(Excerpts from a dataset)
━━━━━━━━━━━━━━━━━━━━

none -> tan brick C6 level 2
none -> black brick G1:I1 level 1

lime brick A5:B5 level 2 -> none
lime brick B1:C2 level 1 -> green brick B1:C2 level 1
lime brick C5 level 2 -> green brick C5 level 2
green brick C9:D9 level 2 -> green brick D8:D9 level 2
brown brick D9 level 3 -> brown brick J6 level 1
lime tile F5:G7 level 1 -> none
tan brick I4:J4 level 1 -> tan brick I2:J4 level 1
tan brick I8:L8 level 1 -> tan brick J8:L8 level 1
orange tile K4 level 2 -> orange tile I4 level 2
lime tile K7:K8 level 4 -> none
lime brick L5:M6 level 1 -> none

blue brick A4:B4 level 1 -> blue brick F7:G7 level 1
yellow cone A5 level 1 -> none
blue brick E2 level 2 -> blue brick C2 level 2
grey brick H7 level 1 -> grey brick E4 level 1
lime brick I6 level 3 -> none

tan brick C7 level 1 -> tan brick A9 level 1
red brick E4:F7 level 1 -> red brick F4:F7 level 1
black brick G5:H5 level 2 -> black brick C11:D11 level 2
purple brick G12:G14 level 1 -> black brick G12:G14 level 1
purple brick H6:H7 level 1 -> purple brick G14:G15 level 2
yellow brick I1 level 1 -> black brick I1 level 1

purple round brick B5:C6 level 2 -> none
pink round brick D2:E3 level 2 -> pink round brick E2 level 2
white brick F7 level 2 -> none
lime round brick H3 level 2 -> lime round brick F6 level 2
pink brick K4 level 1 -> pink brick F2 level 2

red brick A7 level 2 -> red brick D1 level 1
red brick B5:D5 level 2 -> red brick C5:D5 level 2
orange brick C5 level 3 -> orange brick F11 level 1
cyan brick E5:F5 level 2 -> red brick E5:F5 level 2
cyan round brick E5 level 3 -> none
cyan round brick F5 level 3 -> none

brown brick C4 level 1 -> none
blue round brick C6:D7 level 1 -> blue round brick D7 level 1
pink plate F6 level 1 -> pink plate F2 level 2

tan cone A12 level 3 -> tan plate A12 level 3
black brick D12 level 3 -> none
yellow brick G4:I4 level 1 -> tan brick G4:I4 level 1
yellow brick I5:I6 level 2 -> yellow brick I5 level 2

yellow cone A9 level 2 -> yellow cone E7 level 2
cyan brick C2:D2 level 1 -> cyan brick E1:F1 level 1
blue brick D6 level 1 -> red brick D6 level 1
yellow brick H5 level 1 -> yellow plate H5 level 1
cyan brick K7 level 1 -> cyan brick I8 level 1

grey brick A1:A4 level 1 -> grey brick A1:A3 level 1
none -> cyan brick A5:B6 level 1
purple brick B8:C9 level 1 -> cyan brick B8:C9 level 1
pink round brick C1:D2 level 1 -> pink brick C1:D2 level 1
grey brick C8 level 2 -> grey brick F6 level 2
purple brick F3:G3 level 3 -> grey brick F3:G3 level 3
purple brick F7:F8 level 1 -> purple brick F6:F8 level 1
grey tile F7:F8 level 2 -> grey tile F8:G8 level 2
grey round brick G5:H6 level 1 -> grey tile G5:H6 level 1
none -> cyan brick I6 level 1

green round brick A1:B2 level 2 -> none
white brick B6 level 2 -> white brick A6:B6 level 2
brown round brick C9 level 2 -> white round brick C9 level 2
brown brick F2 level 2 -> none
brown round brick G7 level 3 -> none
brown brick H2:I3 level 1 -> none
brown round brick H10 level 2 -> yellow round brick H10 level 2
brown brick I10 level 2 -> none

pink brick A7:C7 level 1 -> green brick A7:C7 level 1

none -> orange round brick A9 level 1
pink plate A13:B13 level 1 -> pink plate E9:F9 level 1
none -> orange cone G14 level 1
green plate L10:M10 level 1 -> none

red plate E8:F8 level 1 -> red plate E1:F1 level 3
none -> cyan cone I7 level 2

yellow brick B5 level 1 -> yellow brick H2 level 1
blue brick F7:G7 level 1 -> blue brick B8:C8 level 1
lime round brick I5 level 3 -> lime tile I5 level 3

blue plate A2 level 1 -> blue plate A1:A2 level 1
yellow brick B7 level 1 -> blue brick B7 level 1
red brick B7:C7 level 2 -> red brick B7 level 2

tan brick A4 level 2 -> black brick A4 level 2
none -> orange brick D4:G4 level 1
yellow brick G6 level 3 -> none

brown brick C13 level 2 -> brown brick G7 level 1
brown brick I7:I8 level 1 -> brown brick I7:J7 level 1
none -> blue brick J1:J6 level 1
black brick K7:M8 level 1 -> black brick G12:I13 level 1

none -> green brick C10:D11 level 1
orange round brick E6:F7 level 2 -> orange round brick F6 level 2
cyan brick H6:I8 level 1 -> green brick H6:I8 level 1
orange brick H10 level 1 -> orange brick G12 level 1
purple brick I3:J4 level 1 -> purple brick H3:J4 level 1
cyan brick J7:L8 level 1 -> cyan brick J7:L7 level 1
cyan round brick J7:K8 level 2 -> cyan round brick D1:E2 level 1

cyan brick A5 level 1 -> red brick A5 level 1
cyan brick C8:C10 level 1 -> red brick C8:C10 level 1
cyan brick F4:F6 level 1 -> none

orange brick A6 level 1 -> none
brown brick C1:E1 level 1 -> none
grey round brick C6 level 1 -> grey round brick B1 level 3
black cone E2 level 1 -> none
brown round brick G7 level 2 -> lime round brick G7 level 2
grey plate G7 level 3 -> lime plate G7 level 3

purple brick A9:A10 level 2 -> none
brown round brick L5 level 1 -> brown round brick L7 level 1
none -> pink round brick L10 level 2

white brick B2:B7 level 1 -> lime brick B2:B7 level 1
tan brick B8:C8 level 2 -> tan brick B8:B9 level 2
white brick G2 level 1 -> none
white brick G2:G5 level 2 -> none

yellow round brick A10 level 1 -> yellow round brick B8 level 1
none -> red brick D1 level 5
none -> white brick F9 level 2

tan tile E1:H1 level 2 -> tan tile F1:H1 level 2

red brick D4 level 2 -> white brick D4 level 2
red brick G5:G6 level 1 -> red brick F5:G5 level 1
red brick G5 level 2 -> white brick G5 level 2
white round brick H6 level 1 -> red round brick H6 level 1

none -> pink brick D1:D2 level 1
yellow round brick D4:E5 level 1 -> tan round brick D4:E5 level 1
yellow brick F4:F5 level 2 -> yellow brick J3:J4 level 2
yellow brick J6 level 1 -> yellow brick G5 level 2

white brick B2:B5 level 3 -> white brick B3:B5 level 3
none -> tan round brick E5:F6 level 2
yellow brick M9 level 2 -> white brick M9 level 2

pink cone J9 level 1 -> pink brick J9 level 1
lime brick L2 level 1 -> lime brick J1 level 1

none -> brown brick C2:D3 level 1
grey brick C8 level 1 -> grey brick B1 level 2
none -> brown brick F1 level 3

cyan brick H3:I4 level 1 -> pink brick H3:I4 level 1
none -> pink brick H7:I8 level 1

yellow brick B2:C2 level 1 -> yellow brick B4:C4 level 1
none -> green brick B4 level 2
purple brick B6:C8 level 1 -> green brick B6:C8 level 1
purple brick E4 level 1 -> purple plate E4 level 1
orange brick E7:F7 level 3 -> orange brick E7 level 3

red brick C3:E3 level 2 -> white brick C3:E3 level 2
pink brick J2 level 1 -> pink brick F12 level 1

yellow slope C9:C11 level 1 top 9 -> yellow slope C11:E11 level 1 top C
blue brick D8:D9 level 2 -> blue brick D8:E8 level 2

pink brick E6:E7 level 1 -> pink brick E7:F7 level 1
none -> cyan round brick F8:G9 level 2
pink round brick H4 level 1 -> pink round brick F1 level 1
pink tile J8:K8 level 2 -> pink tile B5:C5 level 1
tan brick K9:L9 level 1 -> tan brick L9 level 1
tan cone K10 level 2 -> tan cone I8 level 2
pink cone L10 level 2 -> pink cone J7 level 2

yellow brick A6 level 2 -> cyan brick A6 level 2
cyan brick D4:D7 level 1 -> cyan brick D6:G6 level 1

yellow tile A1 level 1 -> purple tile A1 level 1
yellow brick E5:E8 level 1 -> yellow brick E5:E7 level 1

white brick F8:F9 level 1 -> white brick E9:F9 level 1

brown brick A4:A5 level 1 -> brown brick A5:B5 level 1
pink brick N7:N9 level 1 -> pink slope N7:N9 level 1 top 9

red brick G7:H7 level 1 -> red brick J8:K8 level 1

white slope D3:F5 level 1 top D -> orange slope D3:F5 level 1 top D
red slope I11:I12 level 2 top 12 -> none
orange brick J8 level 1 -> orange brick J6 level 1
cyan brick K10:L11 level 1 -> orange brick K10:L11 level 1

━━━━━━━━━━━━━━━━━━━━

| TASK TO COMPLETE |
Search the data above for the word "green". Copy each line it is in.

| TASK OUTPUT |
lime brick B1:C2 level 1 -> green brick B1:C2 level 1
lime brick C5 level 2 -> green brick C5 level 2
green brick C9:D9 level 2 -> green brick D8:D9 level 2
green round brick A1:B2 level 2 -> none
pink brick A7:C7 level 1 -> green brick A7:C7 level 1
green plate L10:M10 level 1 -> none
none -> green brick C10:D11 level 1
cyan brick H6:I8 level 1 -> green brick H6:I8 level 1
none -> green brick B4 level 2
purple brick B6:C8 level 1 -> green brick B6:C8 level 1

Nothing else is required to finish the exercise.